### INPUT FOR THIS TASK

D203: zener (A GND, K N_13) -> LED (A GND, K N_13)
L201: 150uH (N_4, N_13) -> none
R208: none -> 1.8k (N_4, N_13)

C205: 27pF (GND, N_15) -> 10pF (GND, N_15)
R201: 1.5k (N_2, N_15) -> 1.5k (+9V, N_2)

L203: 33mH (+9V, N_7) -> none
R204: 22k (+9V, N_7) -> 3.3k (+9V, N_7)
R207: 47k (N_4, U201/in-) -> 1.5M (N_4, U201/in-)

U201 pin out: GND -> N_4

--

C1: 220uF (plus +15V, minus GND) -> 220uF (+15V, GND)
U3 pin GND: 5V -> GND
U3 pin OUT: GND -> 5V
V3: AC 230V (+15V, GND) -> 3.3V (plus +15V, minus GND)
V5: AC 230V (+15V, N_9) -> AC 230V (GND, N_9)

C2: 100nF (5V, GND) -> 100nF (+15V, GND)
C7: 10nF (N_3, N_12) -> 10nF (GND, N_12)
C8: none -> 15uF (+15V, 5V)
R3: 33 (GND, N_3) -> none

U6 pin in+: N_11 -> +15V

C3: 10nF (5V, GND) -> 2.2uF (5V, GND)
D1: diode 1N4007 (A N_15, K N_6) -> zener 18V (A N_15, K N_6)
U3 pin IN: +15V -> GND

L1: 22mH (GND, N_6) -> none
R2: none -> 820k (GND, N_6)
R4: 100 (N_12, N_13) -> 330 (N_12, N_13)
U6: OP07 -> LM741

==

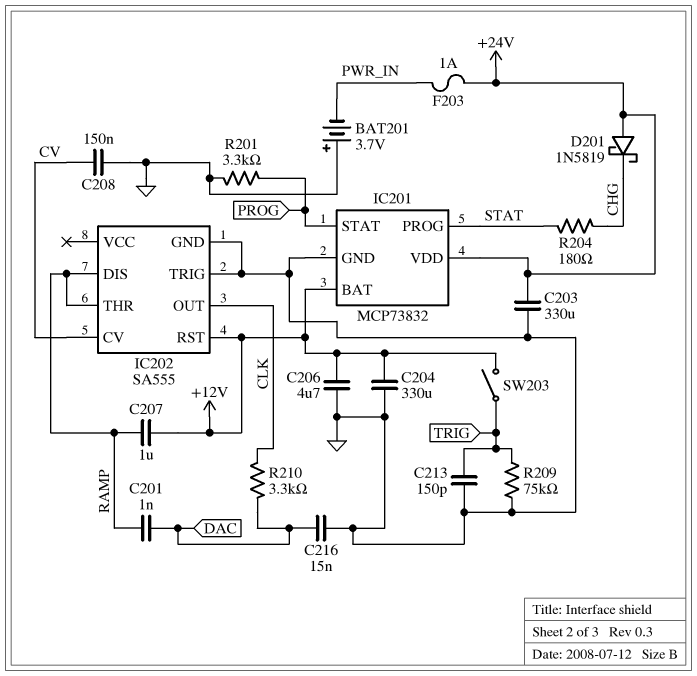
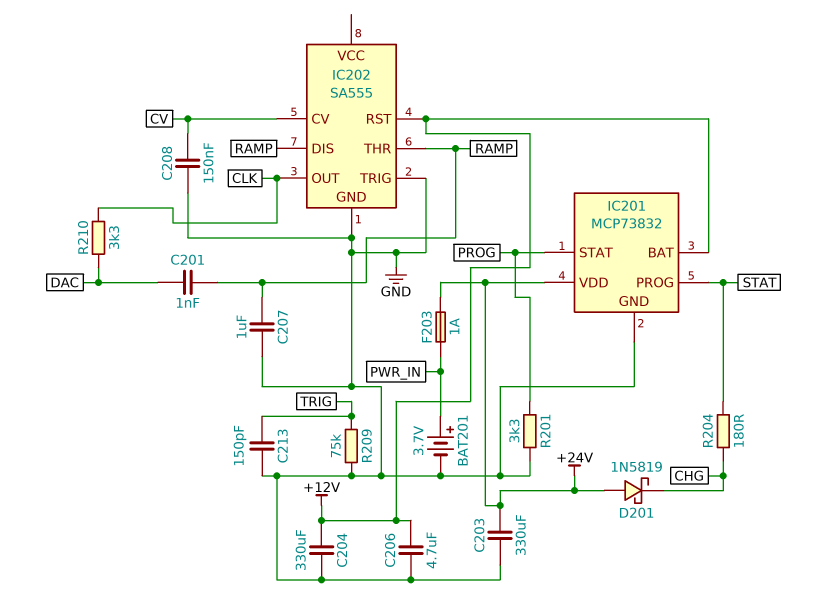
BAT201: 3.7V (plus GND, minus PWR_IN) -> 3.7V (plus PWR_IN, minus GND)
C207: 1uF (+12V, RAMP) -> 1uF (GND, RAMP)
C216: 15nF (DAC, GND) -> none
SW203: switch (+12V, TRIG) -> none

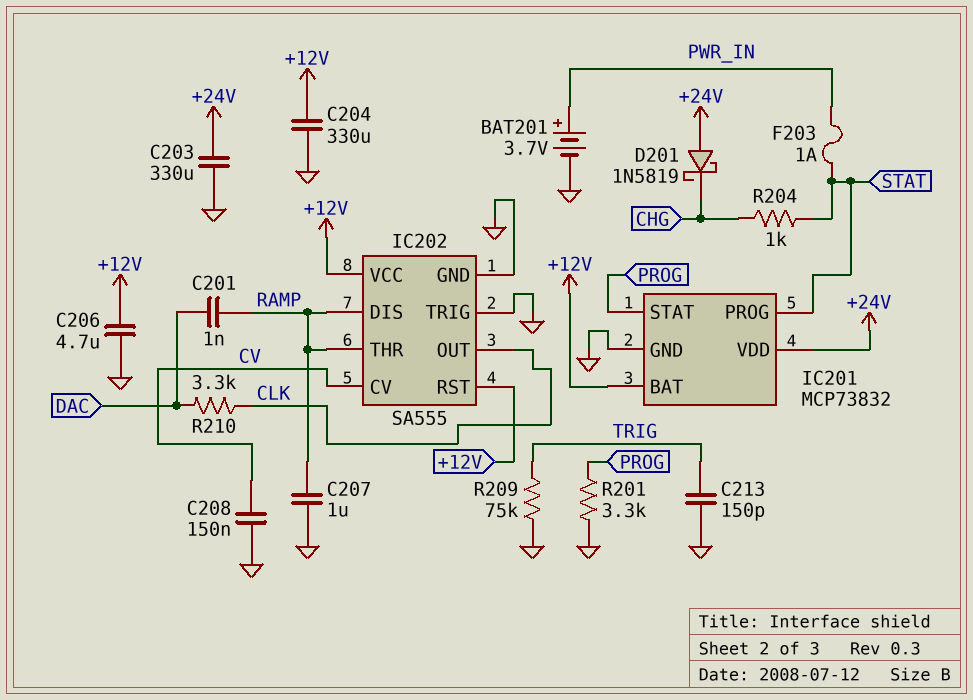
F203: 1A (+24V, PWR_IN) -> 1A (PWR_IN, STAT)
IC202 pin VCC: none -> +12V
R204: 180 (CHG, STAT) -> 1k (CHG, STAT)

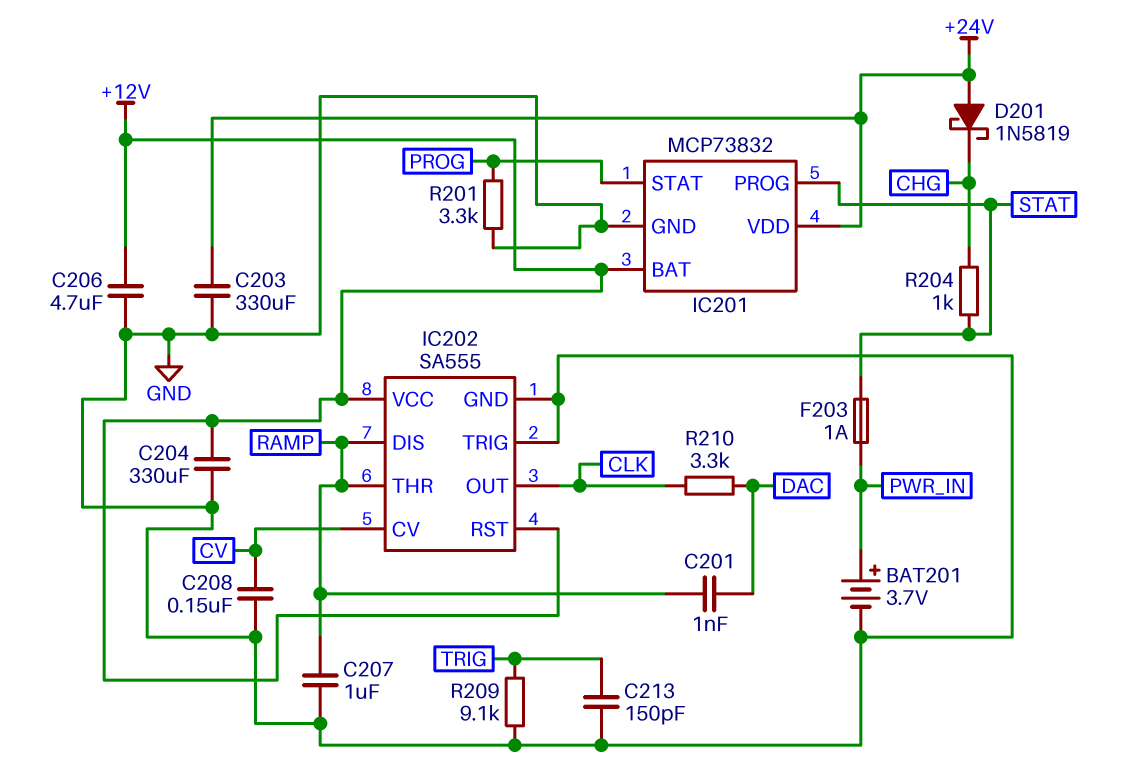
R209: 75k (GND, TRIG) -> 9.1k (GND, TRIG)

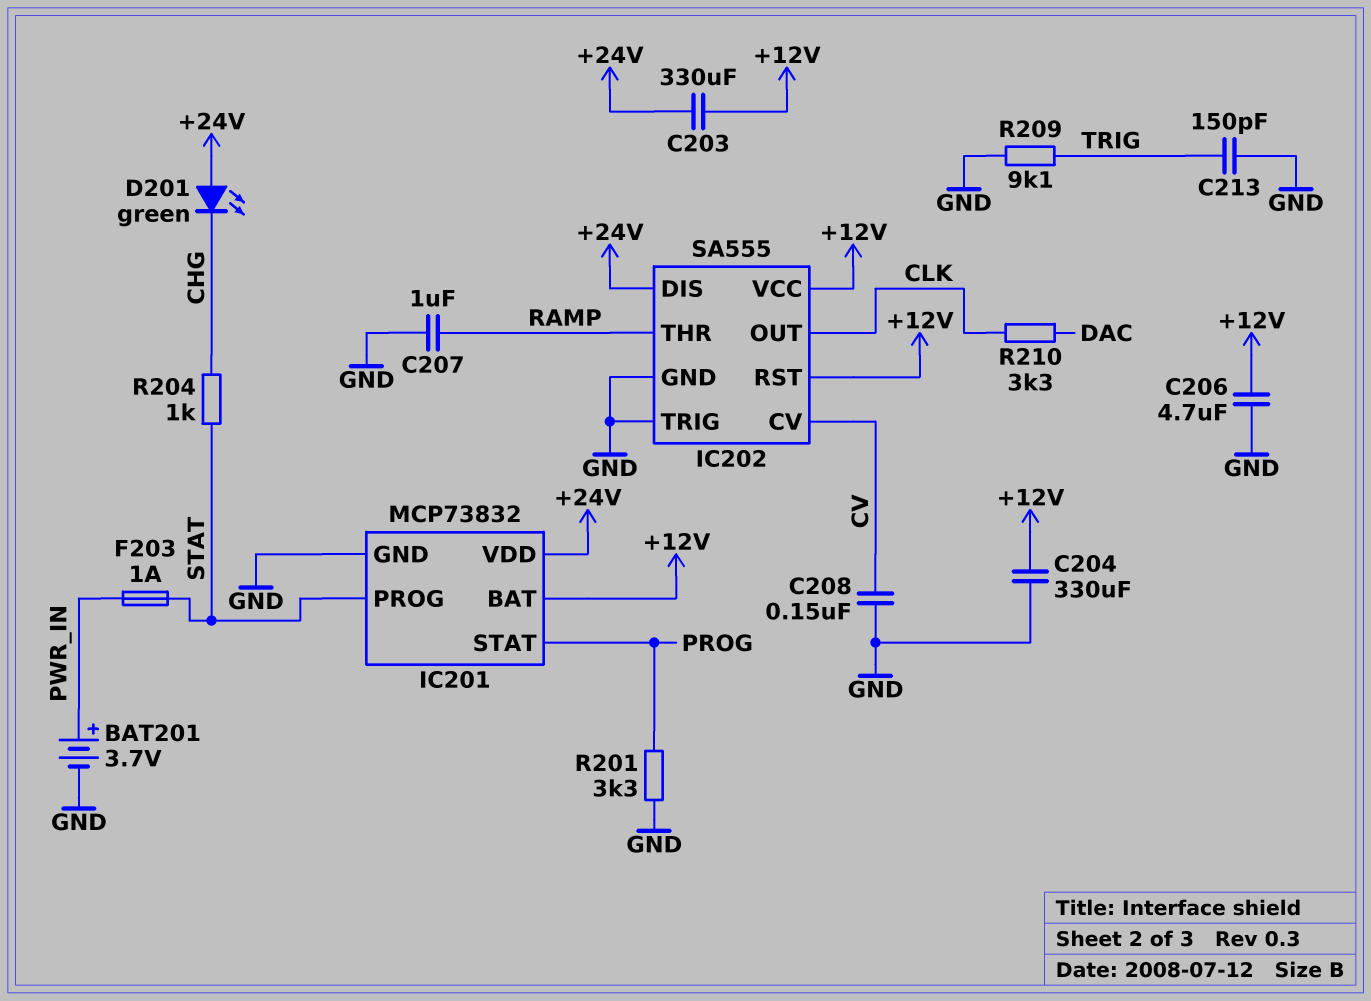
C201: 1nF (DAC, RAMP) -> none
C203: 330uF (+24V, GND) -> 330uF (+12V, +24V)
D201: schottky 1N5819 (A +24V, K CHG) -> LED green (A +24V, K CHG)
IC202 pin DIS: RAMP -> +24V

### EXERCISE INSTRUCTIONS
Look through the data above. Each line containing the word "none" needs to be copied.

### EXPECTED ANSWER
L201: 150uH (N_4, N_13) -> none
R208: none -> 1.8k (N_4, N_13)
L203: 33mH (+9V, N_7) -> none
C8: none -> 15uF (+15V, 5V)
R3: 33 (GND, N_3) -> none
L1: 22mH (GND, N_6) -> none
R2: none -> 820k (GND, N_6)
C216: 15nF (DAC, GND) -> none
SW203: switch (+12V, TRIG) -> none
IC202 pin VCC: none -> +12V
C201: 1nF (DAC, RAMP) -> none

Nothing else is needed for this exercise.